Job
When you reach the line that contains "orange brush: [158,210,244,273]" in the data below, start reproducing lines exactly, and stop after the line that contains "turquoise gift: [183,214,232,273]".

Listed entries
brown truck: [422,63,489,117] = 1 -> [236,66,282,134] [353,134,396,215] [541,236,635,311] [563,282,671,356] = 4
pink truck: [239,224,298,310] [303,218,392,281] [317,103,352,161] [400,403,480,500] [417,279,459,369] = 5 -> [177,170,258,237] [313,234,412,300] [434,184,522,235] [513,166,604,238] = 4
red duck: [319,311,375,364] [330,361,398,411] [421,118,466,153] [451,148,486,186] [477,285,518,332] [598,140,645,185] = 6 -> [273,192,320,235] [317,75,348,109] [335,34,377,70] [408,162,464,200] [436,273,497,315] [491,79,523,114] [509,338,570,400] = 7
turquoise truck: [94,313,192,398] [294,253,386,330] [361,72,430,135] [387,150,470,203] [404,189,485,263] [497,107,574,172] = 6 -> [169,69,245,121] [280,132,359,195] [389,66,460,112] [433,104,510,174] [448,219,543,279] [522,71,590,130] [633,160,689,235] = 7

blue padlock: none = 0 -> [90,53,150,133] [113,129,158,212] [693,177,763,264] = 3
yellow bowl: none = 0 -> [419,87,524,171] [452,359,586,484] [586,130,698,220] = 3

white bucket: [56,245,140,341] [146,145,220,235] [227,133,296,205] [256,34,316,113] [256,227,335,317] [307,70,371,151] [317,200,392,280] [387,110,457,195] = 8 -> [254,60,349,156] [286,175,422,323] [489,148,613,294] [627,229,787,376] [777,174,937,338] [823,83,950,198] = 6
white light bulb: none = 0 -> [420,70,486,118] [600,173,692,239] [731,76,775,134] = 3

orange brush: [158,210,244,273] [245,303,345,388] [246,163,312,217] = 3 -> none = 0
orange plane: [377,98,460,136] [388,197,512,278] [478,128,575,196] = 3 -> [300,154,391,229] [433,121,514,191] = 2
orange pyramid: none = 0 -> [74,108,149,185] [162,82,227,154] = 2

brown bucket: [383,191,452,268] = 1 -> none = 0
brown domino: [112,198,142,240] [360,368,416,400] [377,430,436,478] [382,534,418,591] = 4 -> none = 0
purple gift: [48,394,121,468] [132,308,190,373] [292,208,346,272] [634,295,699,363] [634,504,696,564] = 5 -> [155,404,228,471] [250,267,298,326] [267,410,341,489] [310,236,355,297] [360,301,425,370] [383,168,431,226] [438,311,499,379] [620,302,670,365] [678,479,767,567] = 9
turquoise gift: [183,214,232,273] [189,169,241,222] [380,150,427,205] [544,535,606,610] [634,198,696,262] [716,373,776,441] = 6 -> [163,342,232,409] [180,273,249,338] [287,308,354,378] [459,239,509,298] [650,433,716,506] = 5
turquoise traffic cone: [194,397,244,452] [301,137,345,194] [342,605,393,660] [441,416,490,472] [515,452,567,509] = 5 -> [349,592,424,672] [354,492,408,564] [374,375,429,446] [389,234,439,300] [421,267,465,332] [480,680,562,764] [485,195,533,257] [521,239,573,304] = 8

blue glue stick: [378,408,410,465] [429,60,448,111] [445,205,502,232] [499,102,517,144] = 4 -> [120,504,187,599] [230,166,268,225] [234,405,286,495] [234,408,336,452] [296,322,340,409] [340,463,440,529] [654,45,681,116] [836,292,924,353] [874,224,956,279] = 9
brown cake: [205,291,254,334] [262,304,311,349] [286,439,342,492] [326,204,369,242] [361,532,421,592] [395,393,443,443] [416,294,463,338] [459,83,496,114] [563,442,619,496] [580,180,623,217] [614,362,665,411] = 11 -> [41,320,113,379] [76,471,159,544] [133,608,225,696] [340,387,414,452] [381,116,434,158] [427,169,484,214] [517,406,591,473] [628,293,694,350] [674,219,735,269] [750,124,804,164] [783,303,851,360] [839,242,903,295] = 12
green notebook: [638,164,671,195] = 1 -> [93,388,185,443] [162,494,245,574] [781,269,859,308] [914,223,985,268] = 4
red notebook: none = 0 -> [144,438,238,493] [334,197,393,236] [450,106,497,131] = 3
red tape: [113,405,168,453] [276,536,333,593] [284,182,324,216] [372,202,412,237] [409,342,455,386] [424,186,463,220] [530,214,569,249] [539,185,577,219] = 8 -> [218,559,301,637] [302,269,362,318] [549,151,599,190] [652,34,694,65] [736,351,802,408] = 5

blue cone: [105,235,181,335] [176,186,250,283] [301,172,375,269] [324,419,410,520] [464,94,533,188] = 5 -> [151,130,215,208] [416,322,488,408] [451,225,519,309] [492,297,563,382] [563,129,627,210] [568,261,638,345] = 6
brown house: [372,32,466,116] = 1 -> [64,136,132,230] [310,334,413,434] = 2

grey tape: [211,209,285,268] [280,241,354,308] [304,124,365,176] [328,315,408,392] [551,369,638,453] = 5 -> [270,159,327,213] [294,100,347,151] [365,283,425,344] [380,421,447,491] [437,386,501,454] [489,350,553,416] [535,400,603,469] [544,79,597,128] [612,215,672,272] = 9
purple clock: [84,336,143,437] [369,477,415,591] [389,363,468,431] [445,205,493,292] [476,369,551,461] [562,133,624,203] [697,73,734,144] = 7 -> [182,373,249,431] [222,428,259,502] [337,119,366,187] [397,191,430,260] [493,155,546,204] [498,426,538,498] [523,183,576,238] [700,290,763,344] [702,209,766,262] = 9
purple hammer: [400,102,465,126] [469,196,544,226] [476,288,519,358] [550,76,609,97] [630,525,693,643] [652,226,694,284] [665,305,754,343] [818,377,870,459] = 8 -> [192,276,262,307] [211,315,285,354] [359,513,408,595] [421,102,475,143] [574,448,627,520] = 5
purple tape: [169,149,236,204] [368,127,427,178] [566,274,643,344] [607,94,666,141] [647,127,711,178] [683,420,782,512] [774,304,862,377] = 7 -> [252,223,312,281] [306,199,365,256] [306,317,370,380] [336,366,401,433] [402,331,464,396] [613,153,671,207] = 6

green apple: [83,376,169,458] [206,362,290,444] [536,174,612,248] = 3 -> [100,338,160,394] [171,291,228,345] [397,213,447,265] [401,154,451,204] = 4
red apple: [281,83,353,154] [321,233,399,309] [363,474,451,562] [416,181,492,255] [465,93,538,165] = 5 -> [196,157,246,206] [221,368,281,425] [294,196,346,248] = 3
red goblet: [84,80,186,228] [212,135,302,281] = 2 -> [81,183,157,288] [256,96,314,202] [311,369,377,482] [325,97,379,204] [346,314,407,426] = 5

Written solution
orange brush: [158,210,244,273] [245,303,345,388] [246,163,312,217] = 3 -> none = 0
orange plane: [377,98,460,136] [388,197,512,278] [478,128,575,196] = 3 -> [300,154,391,229] [433,121,514,191] = 2
orange pyramid: none = 0 -> [74,108,149,185] [162,82,227,154] = 2

brown bucket: [383,191,452,268] = 1 -> none = 0
brown domino: [112,198,142,240] [360,368,416,400] [377,430,436,478] [382,534,418,591] = 4 -> none = 0
purple gift: [48,394,121,468] [132,308,190,373] [292,208,346,272] [634,295,699,363] [634,504,696,564] = 5 -> [155,404,228,471] [250,267,298,326] [267,410,341,489] [310,236,355,297] [360,301,425,370] [383,168,431,226] [438,311,499,379] [620,302,670,365] [678,479,767,567] = 9
turquoise gift: [183,214,232,273] [189,169,241,222] [380,150,427,205] [544,535,606,610] [634,198,696,262] [716,373,776,441] = 6 -> [163,342,232,409] [180,273,249,338] [287,308,354,378] [459,239,509,298] [650,433,716,506] = 5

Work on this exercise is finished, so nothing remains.